**Action item:** Copy word for word the lines of the records below, beginning at the one with "kapsułka/czerwony <220 237>" and finishing at the one with "młotek/zielony <281 46>", ends included, but none of the pictures.

**Dataset excerpts:**
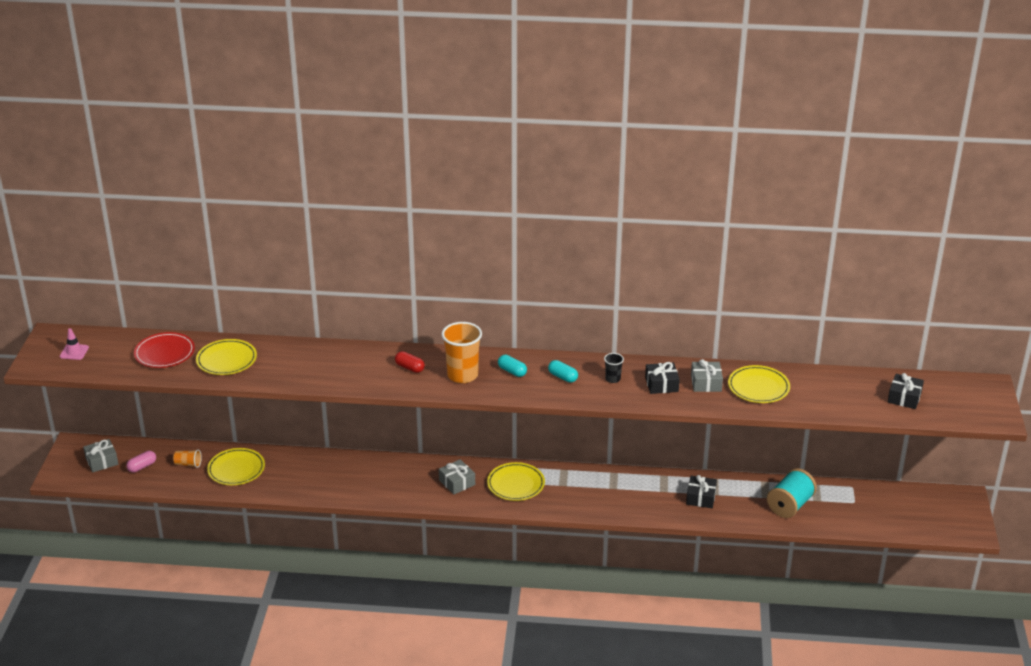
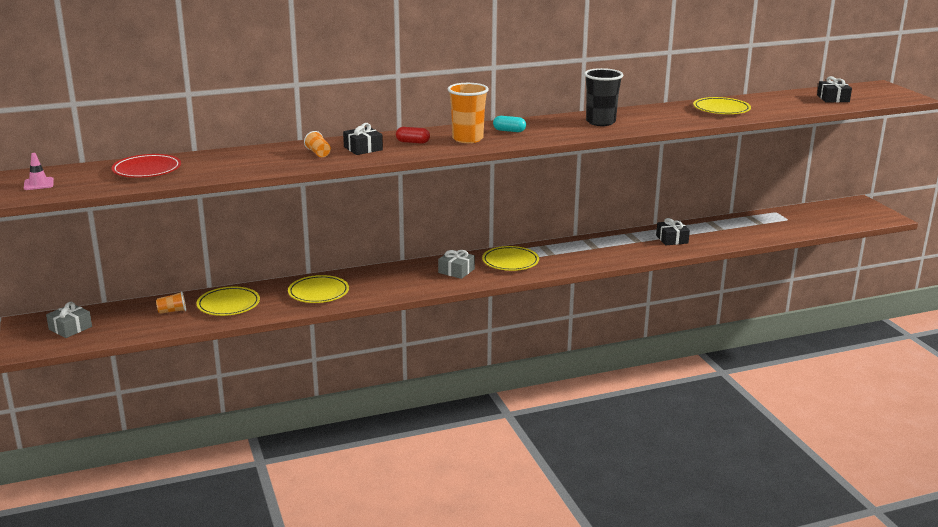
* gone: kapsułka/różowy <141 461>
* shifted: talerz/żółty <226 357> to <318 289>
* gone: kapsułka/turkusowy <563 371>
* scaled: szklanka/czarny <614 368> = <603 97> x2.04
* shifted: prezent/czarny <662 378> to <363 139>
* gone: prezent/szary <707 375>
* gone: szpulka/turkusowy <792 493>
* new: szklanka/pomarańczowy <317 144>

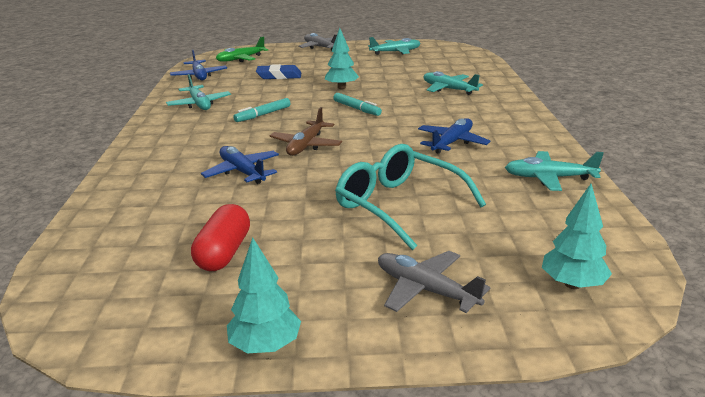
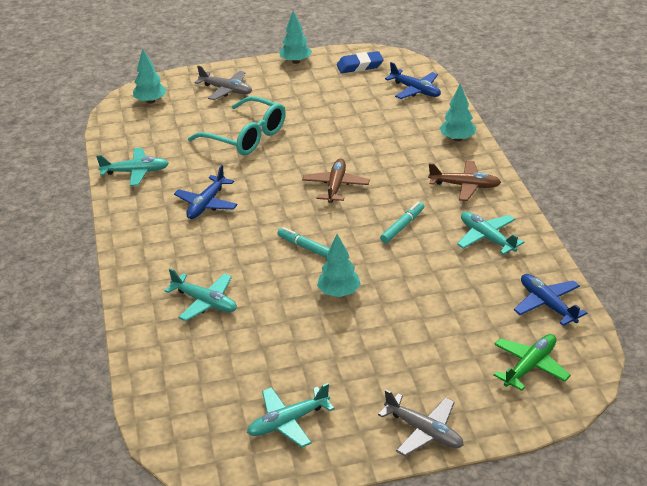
* gone: kapsułka/czerwony <220 237>
* shifted: samolot/niebieski <240 165> to <413 80>
* shifted: gumka do mazania/niebieski <279 71> to <360 62>
* new: samolot/brązowy <464 181>
* new: drzewko/turkusowy <458 112>

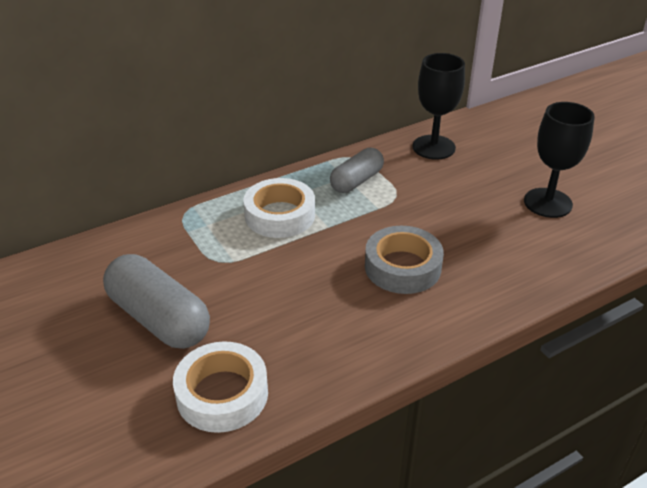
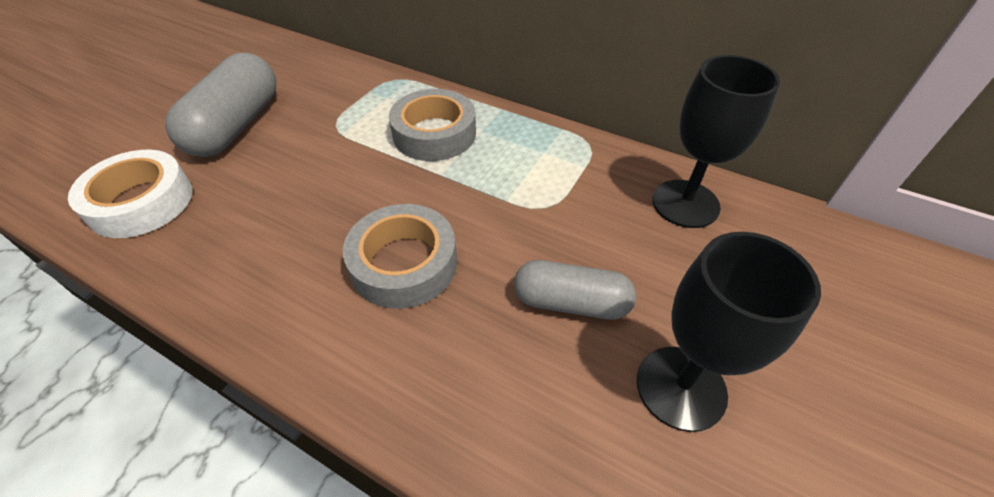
* repainted: taśma klejąca/biały <279 208> to taśma klejąca/szary <432 125>
* shifted: kapsułka/szary <357 170> to <575 290>

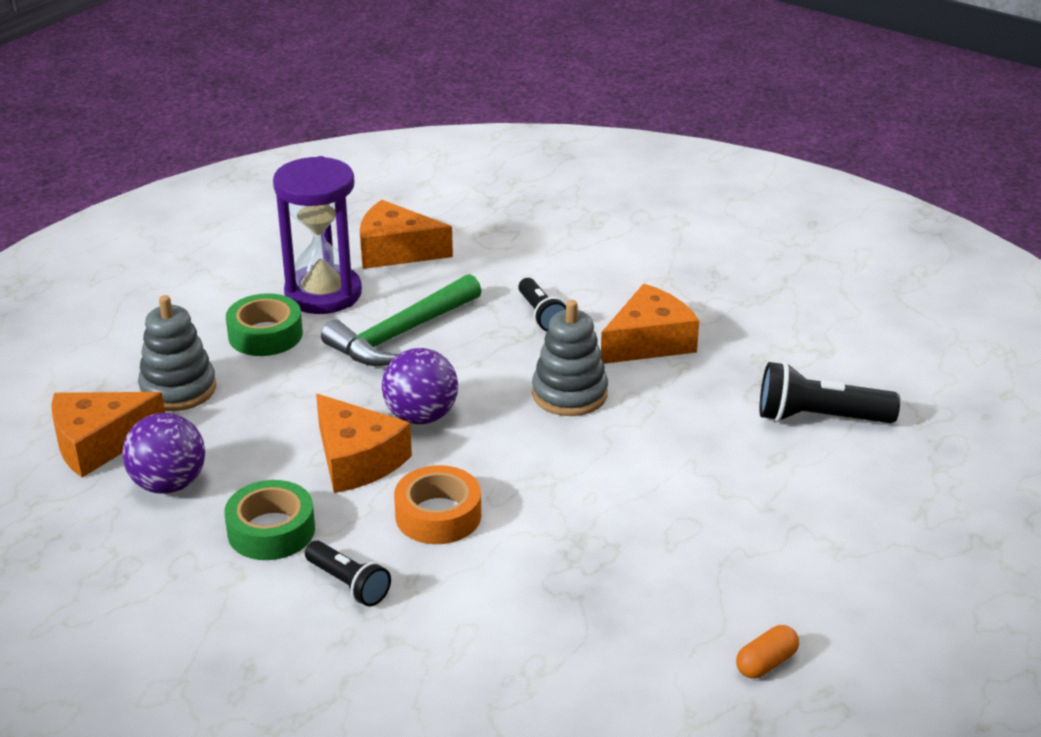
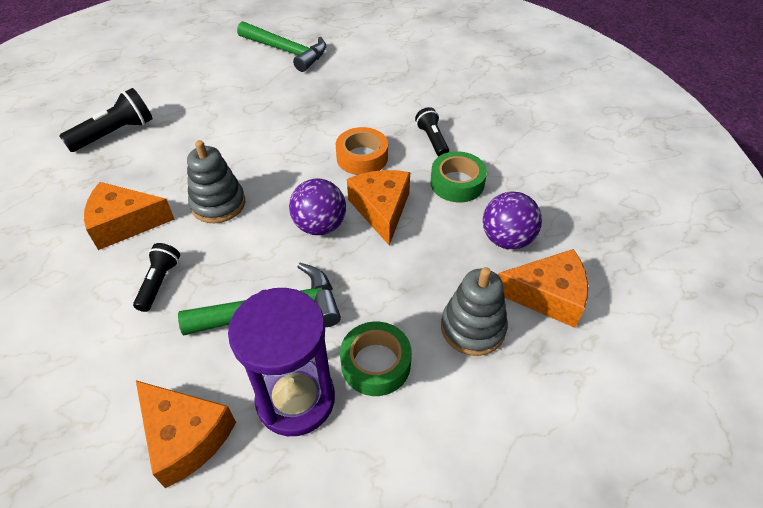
* swapped: kapsułka/pomarańczowy <767 652> to młotek/zielony <281 46>
* rotated: latarka/czarny <829 392> = <106 120> 75 degrees counterclockwise

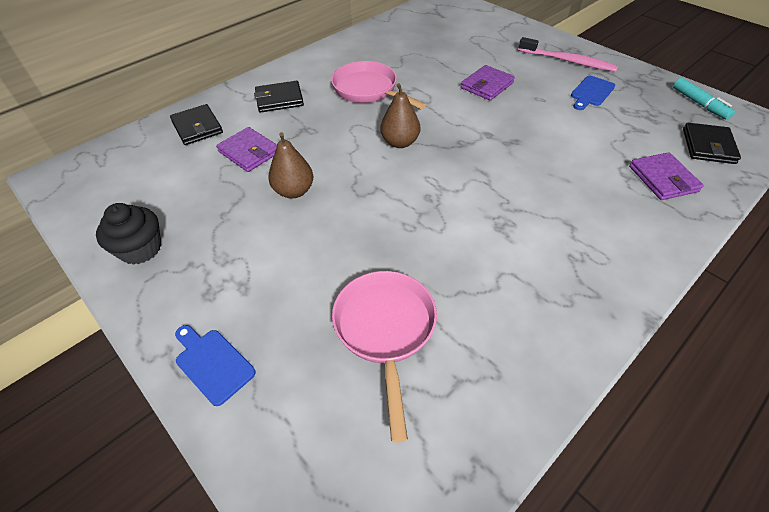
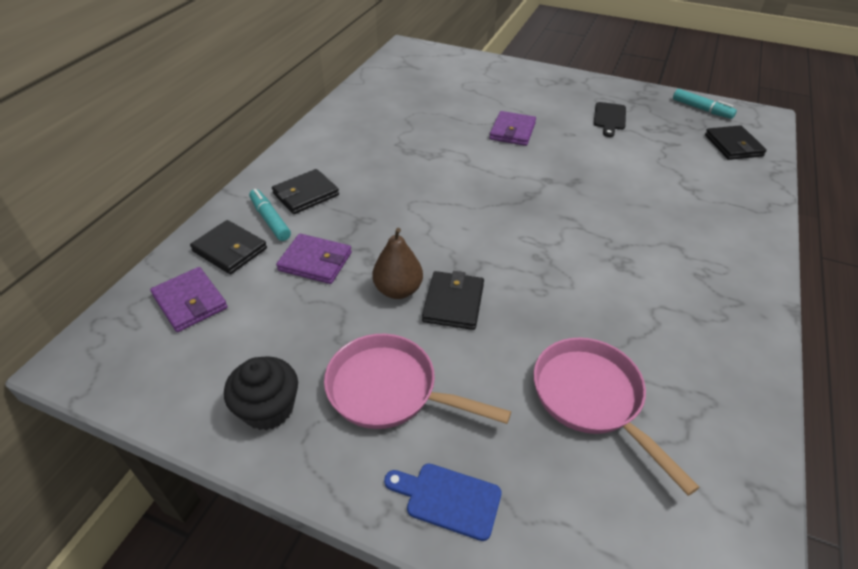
* shifted: patelnia/różowy <378 85> to <417 381>
* gone: gruszka/brązowy <400 115>
* gone: szczoteczka do zębów/różowy <568 54>
* repainted: deska do krojenia/niebieski <593 93> to deska do krojenia/czarny <610 119>
* shifted: portfel/fioletowy <666 176> to <189 299>
* new: flamaster/turkusowy <270 215>
* new: portfel/czarny <453 300>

**Output for this task:**
* gone: kapsułka/czerwony <220 237>
* shifted: samolot/niebieski <240 165> to <413 80>
* shifted: gumka do mazania/niebieski <279 71> to <360 62>
* new: samolot/brązowy <464 181>
* new: drzewko/turkusowy <458 112>

* repainted: taśma klejąca/biały <279 208> to taśma klejąca/szary <432 125>
* shifted: kapsułka/szary <357 170> to <575 290>

* swapped: kapsułka/pomarańczowy <767 652> to młotek/zielony <281 46>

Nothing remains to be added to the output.